→ **Directions**:
For the entries that follow, retype exactly the lines from the one containing "blue camera [258,267,336,328] -> none" to the one containing "camera: 120 degrees left, 10 degrees up", inclusive, and only those. Images stay out of the copy.
----------
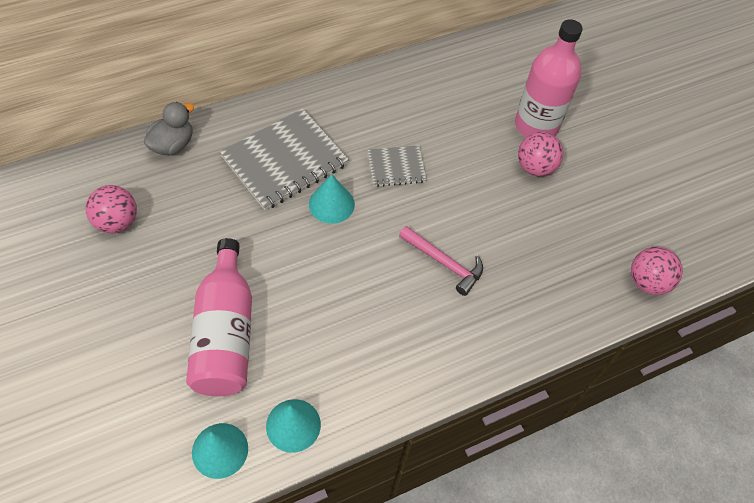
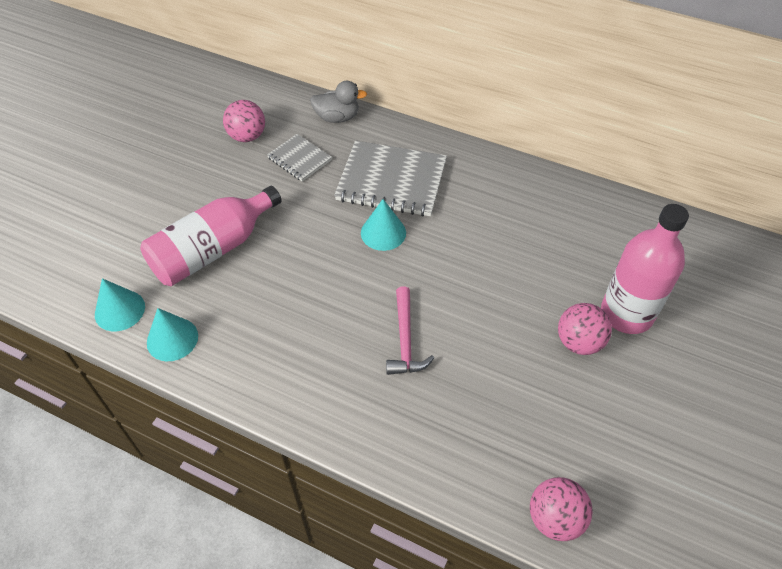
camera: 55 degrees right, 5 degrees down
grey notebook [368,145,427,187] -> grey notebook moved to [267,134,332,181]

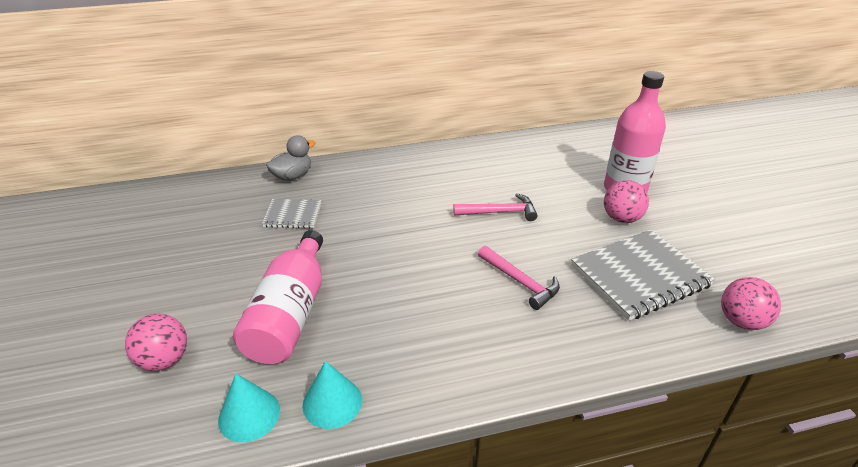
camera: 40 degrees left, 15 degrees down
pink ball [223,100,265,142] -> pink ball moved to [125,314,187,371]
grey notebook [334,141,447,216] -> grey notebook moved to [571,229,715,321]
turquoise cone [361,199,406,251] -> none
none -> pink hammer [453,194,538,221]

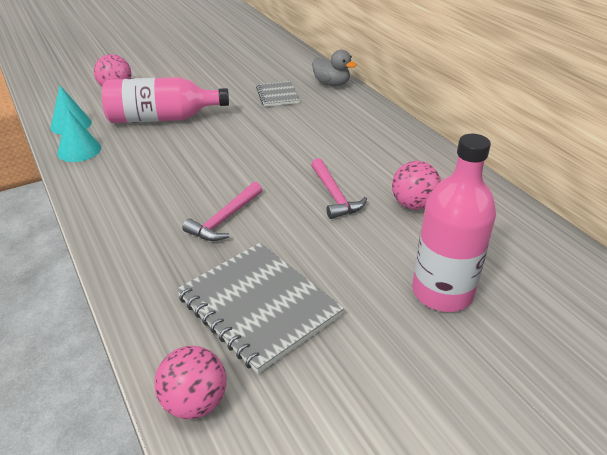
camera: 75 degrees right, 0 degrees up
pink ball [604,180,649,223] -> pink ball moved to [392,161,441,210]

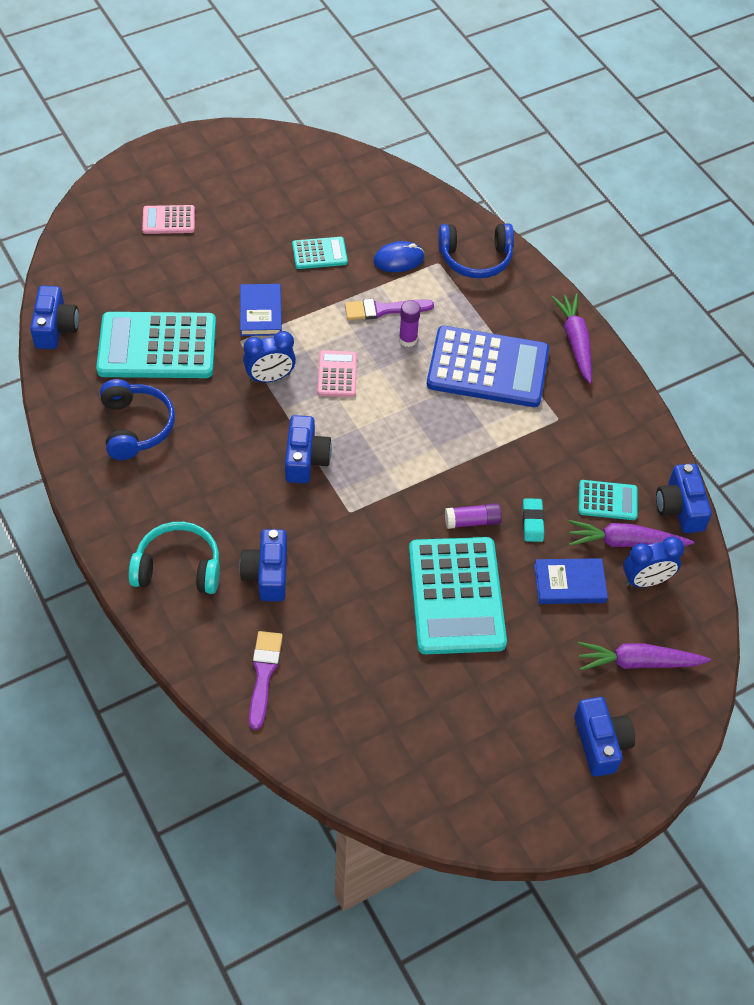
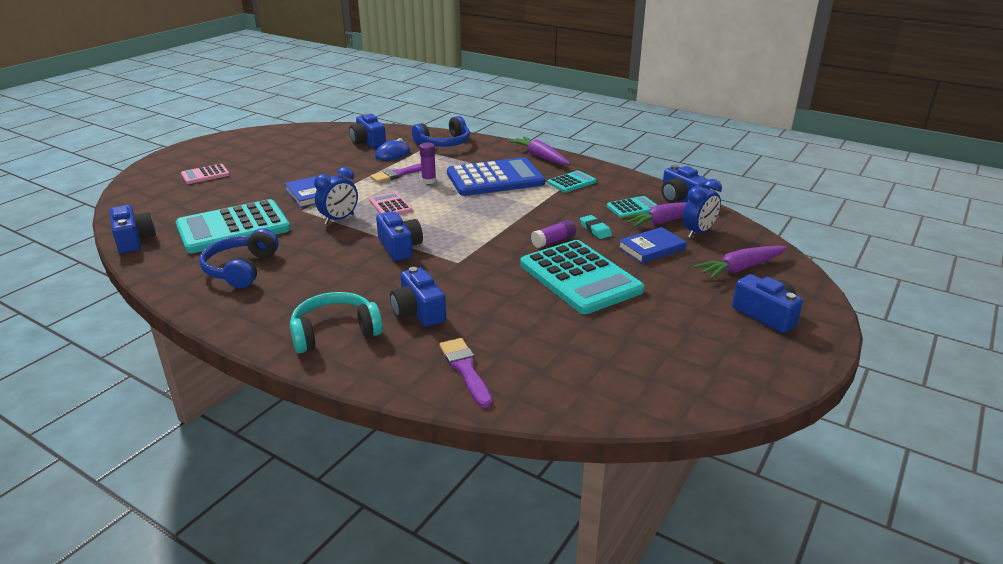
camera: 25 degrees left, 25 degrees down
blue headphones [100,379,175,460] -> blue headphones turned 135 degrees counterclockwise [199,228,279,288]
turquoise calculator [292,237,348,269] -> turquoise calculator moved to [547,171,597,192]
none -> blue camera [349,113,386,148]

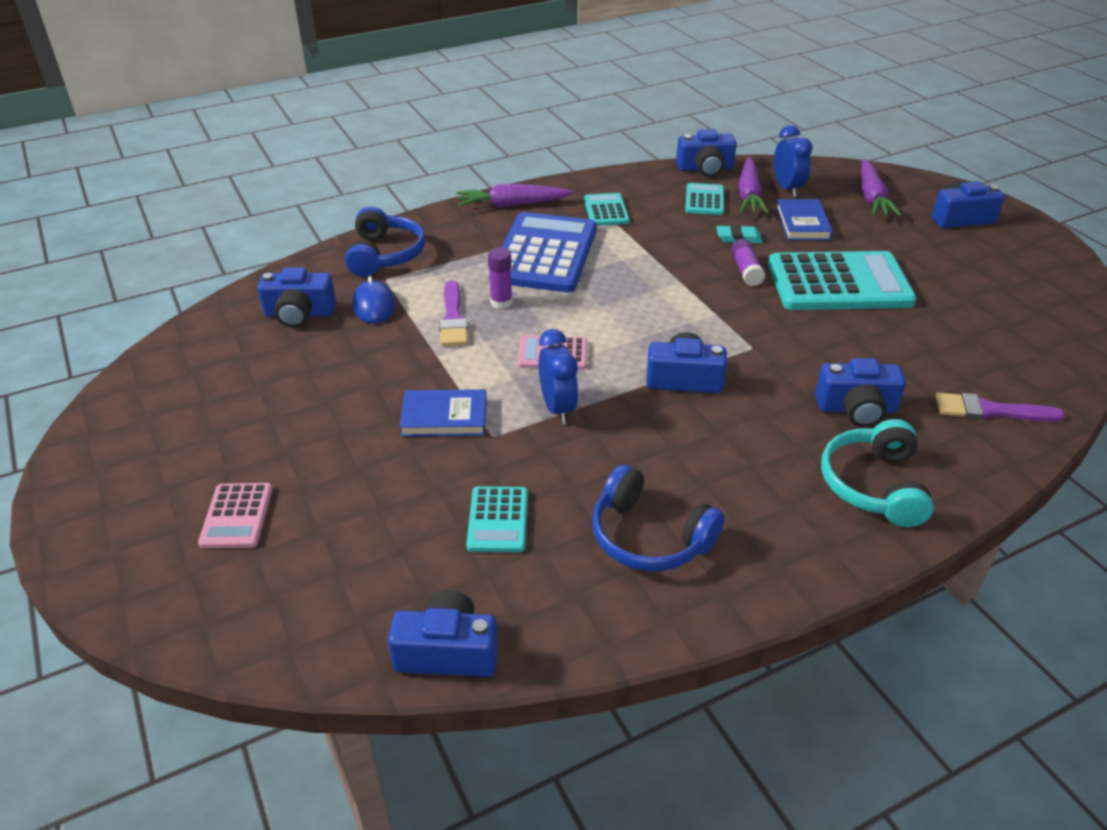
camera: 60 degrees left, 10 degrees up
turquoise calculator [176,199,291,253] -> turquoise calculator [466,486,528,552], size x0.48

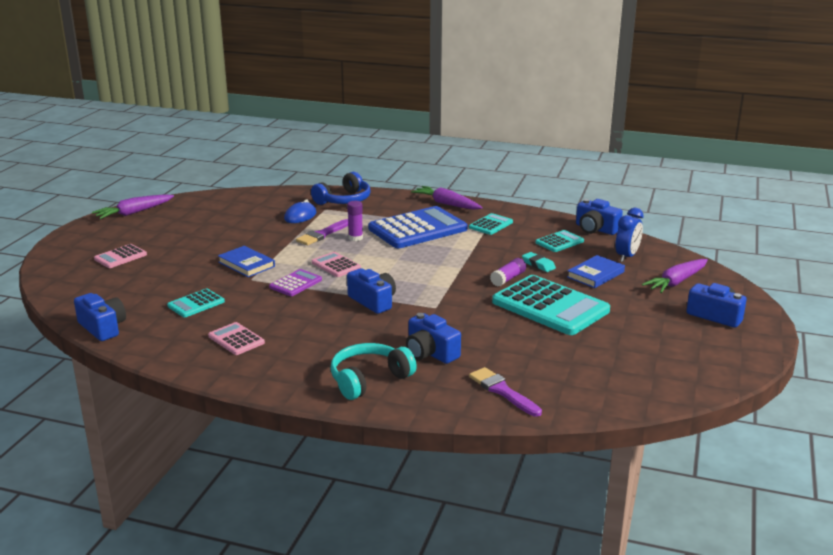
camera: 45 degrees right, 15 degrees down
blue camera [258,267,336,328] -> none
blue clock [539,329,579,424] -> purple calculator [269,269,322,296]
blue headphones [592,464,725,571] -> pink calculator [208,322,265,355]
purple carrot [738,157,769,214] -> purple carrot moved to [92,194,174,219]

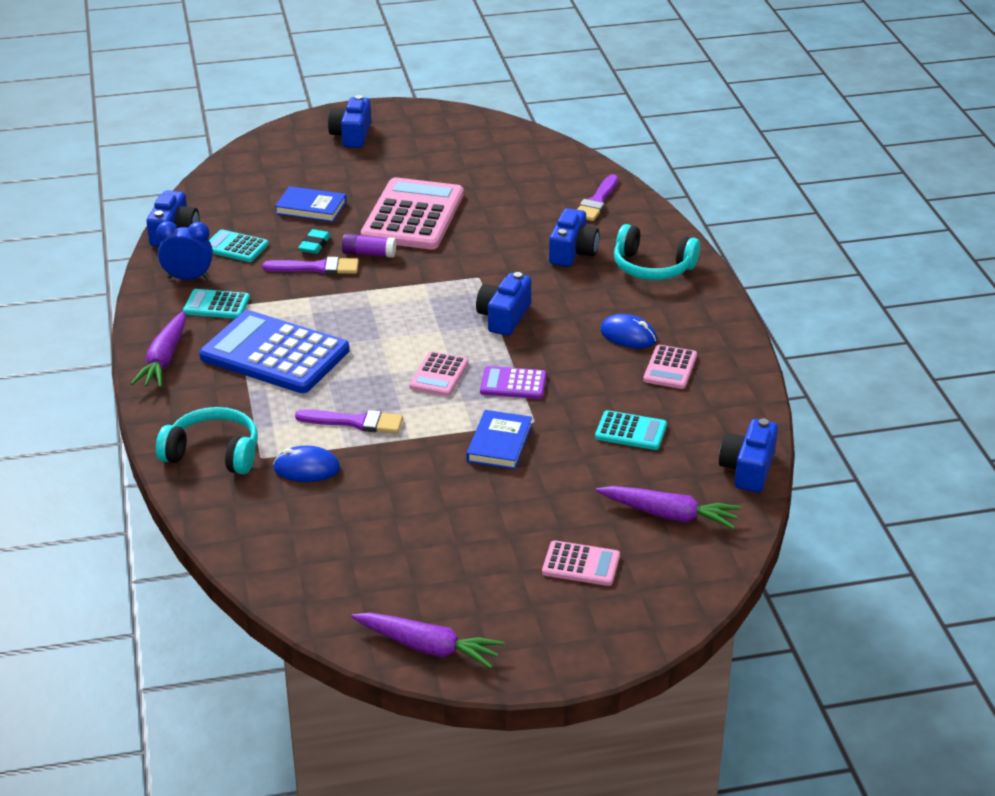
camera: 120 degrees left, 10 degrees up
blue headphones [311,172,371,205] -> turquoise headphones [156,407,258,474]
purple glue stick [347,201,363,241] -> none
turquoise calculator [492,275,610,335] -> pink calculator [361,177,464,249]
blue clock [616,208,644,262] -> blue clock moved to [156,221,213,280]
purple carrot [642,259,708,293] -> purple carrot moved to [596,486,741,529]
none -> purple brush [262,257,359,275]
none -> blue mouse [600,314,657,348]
----------
→ **Answer section**:
blue camera [258,267,336,328] -> none
blue clock [539,329,579,424] -> purple calculator [269,269,322,296]
blue headphones [592,464,725,571] -> pink calculator [208,322,265,355]
purple carrot [738,157,769,214] -> purple carrot moved to [92,194,174,219]

camera: 120 degrees left, 10 degrees up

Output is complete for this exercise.